>> BEGIN Provided records
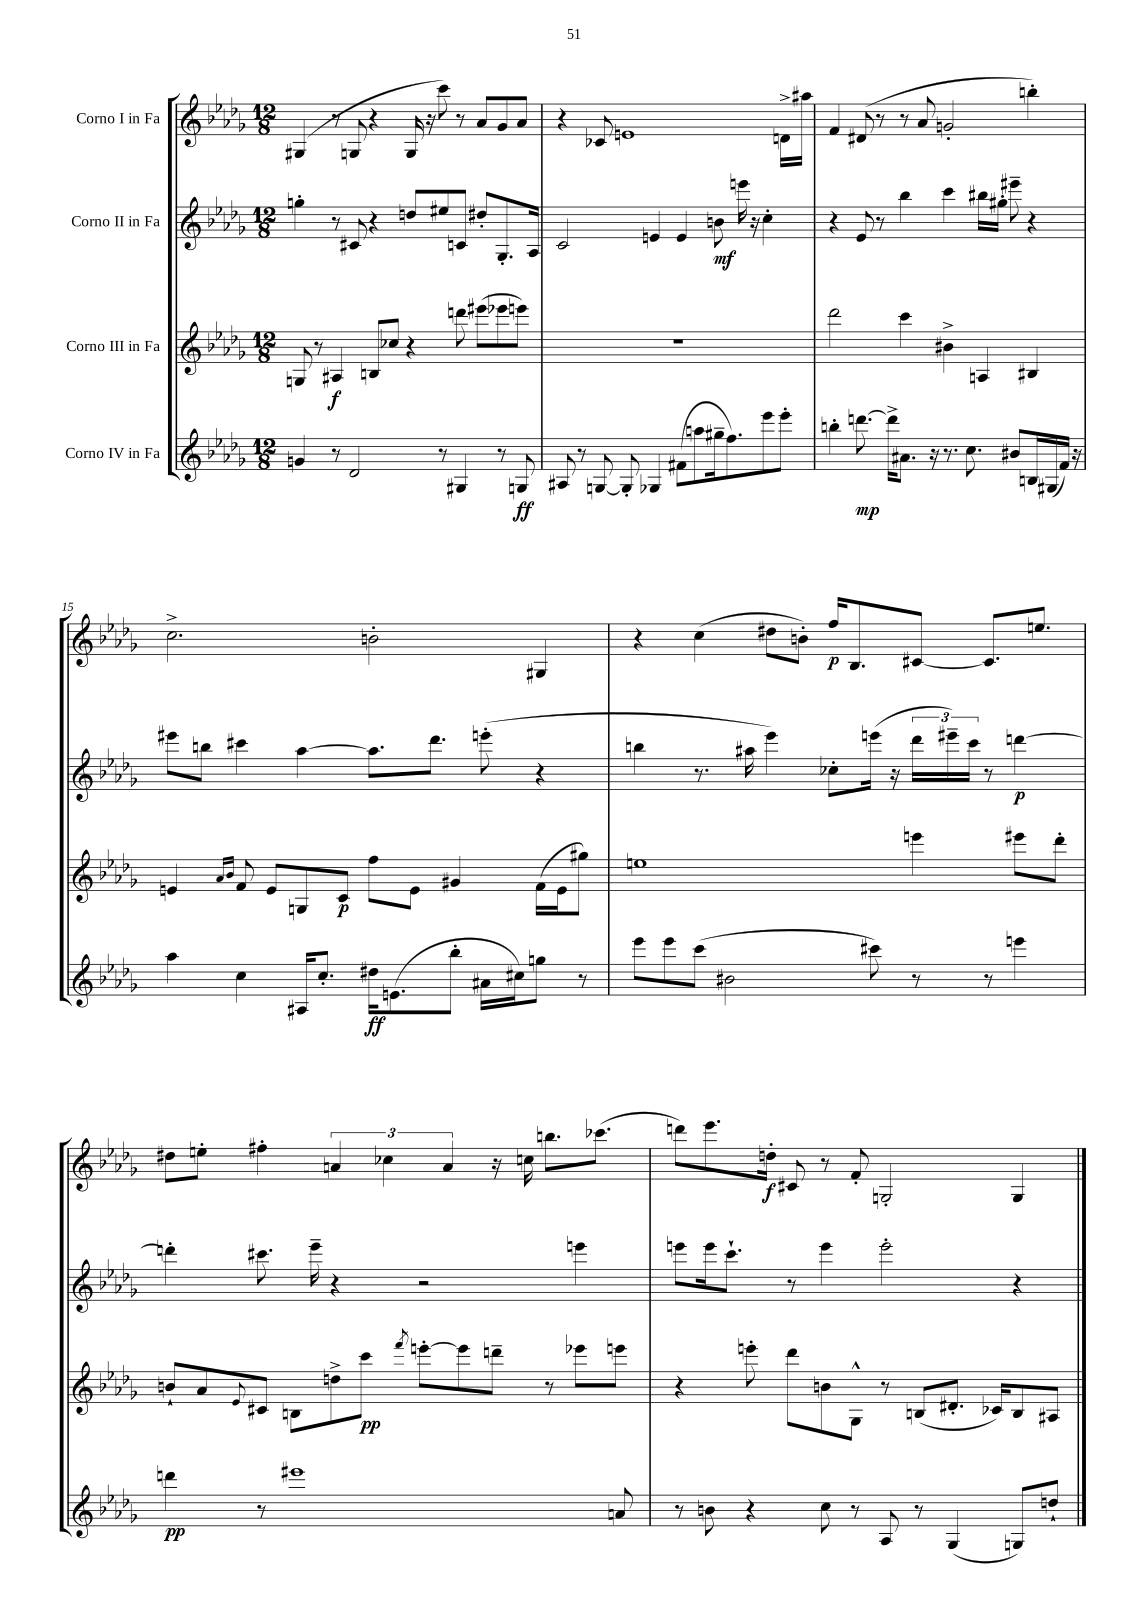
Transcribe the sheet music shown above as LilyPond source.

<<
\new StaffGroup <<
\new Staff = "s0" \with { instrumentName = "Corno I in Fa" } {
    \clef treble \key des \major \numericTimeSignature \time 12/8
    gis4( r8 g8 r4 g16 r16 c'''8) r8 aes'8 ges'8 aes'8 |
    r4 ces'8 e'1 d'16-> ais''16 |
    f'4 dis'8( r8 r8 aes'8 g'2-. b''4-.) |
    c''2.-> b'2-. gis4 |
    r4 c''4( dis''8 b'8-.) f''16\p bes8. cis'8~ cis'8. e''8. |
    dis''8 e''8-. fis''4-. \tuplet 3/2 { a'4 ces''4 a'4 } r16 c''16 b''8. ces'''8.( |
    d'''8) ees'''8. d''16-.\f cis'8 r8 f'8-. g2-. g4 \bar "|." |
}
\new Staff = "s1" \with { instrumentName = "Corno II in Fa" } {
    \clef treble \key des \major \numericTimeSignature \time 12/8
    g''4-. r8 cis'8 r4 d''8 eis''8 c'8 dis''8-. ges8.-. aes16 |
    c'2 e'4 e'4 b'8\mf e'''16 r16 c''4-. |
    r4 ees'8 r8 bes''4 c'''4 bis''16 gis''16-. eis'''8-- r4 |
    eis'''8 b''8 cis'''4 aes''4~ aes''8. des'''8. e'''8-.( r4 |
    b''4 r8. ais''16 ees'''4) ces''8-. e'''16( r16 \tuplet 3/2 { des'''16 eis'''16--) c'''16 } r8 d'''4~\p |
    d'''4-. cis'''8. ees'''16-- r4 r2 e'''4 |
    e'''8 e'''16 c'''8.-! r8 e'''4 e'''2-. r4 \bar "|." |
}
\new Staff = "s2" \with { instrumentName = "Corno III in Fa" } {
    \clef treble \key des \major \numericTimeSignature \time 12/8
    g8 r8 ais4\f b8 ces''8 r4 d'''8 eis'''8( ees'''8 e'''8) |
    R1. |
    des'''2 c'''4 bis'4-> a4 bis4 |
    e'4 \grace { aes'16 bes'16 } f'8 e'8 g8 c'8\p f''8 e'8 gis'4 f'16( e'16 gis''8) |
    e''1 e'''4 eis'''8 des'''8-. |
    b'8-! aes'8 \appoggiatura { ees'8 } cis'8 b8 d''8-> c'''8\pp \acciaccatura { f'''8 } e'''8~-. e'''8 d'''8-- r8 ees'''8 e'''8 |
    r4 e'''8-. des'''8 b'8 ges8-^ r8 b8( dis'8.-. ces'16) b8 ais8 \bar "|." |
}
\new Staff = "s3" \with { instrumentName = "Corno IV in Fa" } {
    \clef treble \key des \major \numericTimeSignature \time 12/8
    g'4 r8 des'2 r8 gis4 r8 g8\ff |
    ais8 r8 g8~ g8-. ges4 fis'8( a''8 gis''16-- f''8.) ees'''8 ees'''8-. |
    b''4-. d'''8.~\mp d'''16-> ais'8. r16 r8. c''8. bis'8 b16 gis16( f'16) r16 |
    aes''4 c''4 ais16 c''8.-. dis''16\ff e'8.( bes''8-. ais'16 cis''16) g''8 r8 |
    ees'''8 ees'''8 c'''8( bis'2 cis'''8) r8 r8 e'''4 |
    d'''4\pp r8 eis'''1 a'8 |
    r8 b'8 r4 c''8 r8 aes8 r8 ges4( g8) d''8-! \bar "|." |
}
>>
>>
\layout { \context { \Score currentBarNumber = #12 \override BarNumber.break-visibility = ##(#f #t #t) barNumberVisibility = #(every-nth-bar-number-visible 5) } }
>> END Provided records
■ Requirement ■
Find every line in the records above that contains the string "Corno", and copy each of those lines.

■ Task answer ■
\new Staff = "s0" \with { instrumentName = "Corno I in Fa" } {
\new Staff = "s1" \with { instrumentName = "Corno II in Fa" } {
\new Staff = "s2" \with { instrumentName = "Corno III in Fa" } {
\new Staff = "s3" \with { instrumentName = "Corno IV in Fa" } {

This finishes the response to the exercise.